Information:
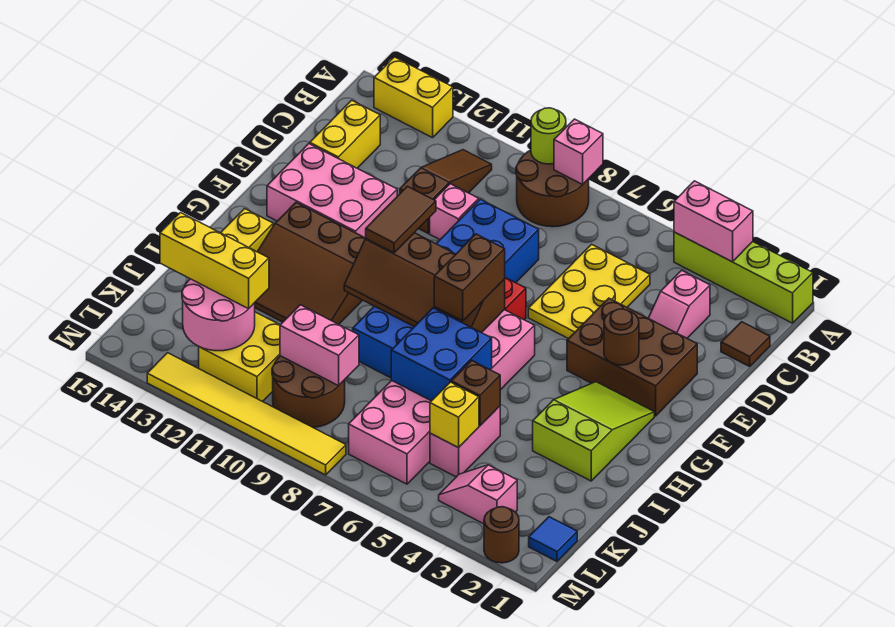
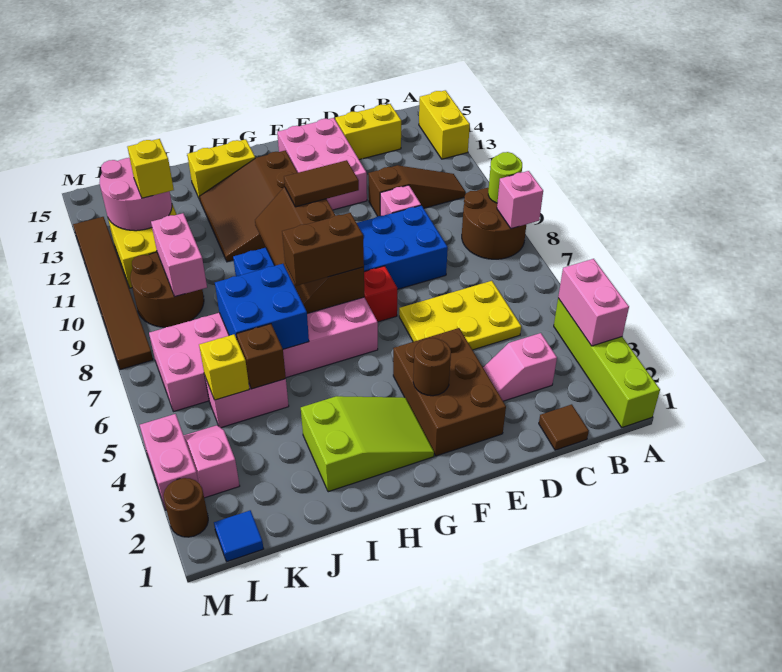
yellow brick K12:K14 level 3 -> yellow brick K12 level 3
none -> pink brick M3:M4 level 1
yellow tile M8:M13 level 1 -> brown tile M8:M13 level 1

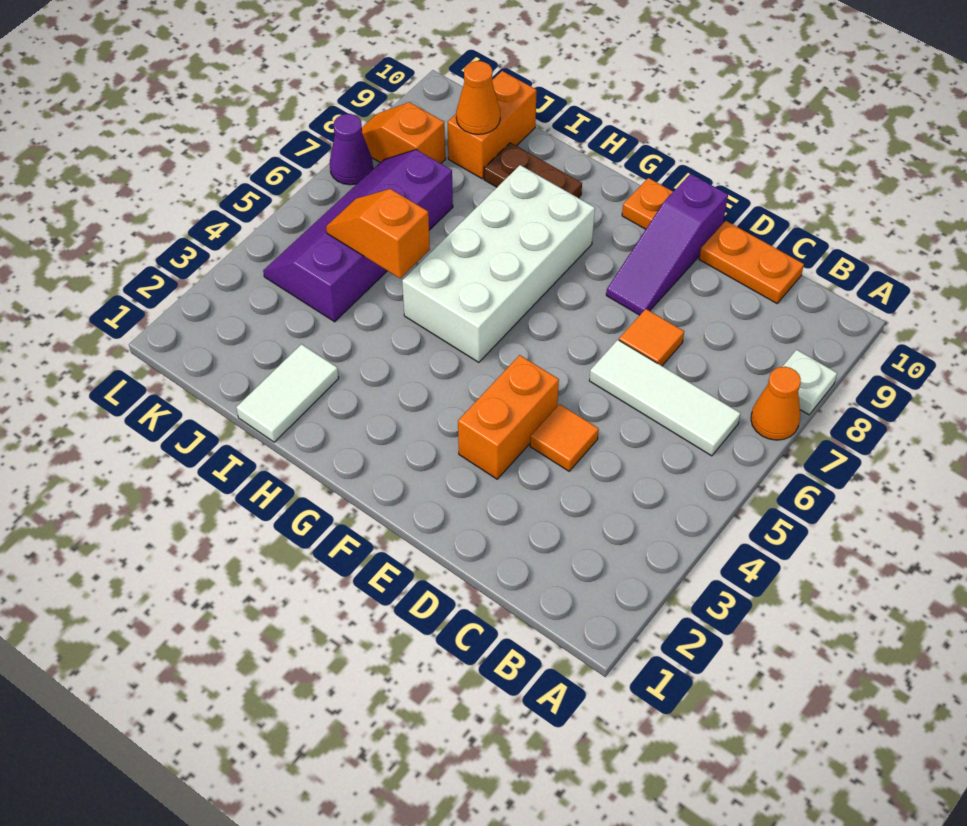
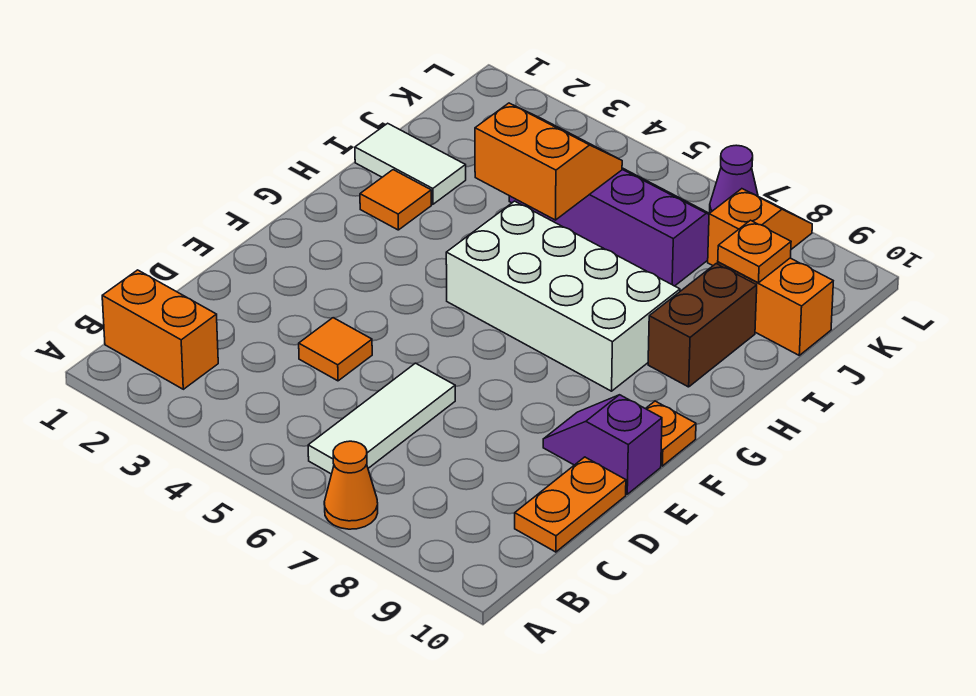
white plate A8 level 1 -> none
orange tile D7 level 1 -> orange tile H2 level 1
orange brick E3:E4 level 1 -> orange brick B1:B2 level 1
purple slope E8:E10 level 1 top 10 -> purple slope E9:E10 level 1 top 10
brown plate H9:I9 level 1 -> brown brick H9:I9 level 1
orange slope I5:J5 level 2 top I -> orange slope I4:J5 level 2 top I
orange cone J9 level 2 -> orange plate J9 level 2

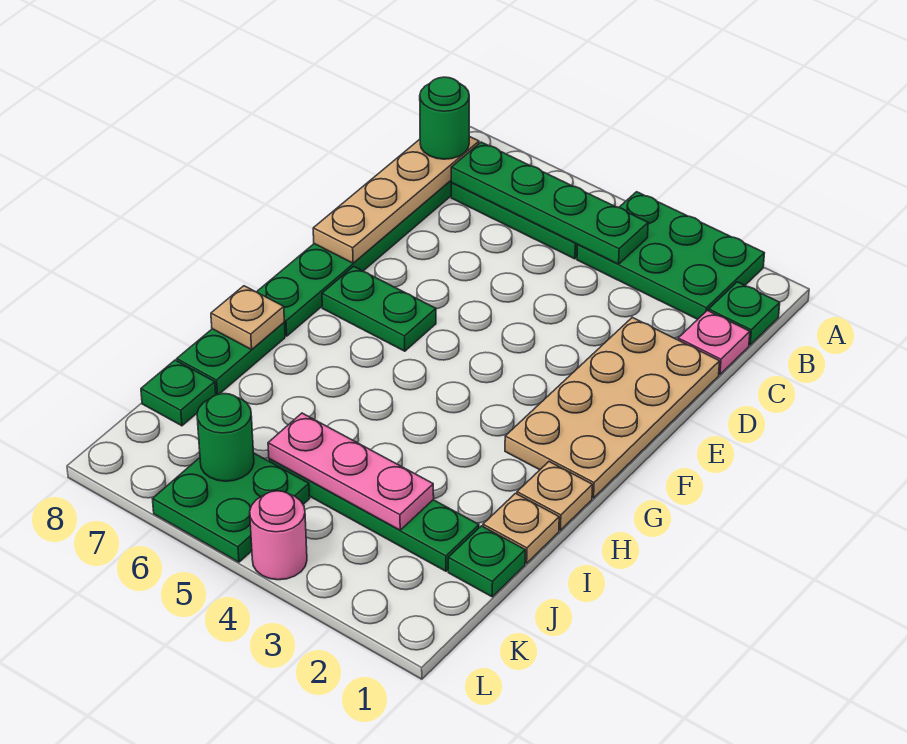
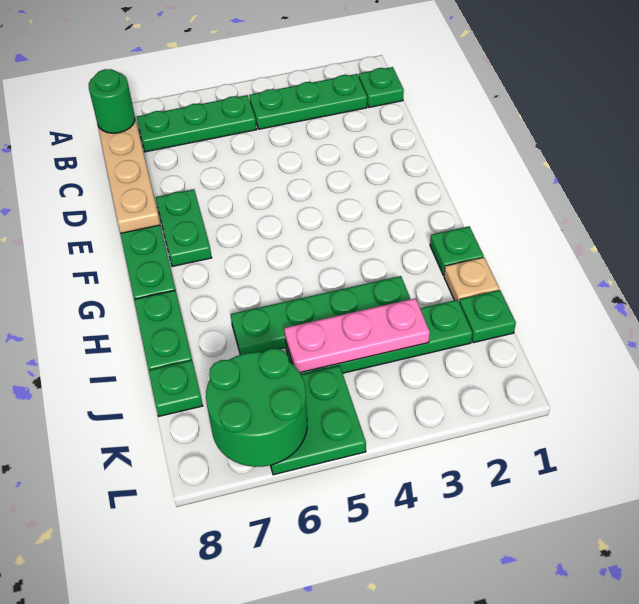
green plate A2:B4 level 1 -> green plate B2:B4 level 1
green plate B4:B7 level 2 -> green plate I3:I6 level 1
pink plate C1 level 1 -> none
tan plate D1:G2 level 1 -> none
green plate F6:F7 level 1 -> green plate E7:F7 level 1
tan plate H1 level 1 -> green plate H1 level 1
tan plate H8 level 2 -> none
green round brick K6 level 2 -> green round brick K6:L7 level 2
pink round brick L4 level 1 -> none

What you are asked to do: Retype every entry above exactly and, please, skip the pictures.

Answer to this task:
yellow brick K12:K14 level 3 -> yellow brick K12 level 3
none -> pink brick M3:M4 level 1
yellow tile M8:M13 level 1 -> brown tile M8:M13 level 1

white plate A8 level 1 -> none
orange tile D7 level 1 -> orange tile H2 level 1
orange brick E3:E4 level 1 -> orange brick B1:B2 level 1
purple slope E8:E10 level 1 top 10 -> purple slope E9:E10 level 1 top 10
brown plate H9:I9 level 1 -> brown brick H9:I9 level 1
orange slope I5:J5 level 2 top I -> orange slope I4:J5 level 2 top I
orange cone J9 level 2 -> orange plate J9 level 2

green plate A2:B4 level 1 -> green plate B2:B4 level 1
green plate B4:B7 level 2 -> green plate I3:I6 level 1
pink plate C1 level 1 -> none
tan plate D1:G2 level 1 -> none
green plate F6:F7 level 1 -> green plate E7:F7 level 1
tan plate H1 level 1 -> green plate H1 level 1
tan plate H8 level 2 -> none
green round brick K6 level 2 -> green round brick K6:L7 level 2
pink round brick L4 level 1 -> none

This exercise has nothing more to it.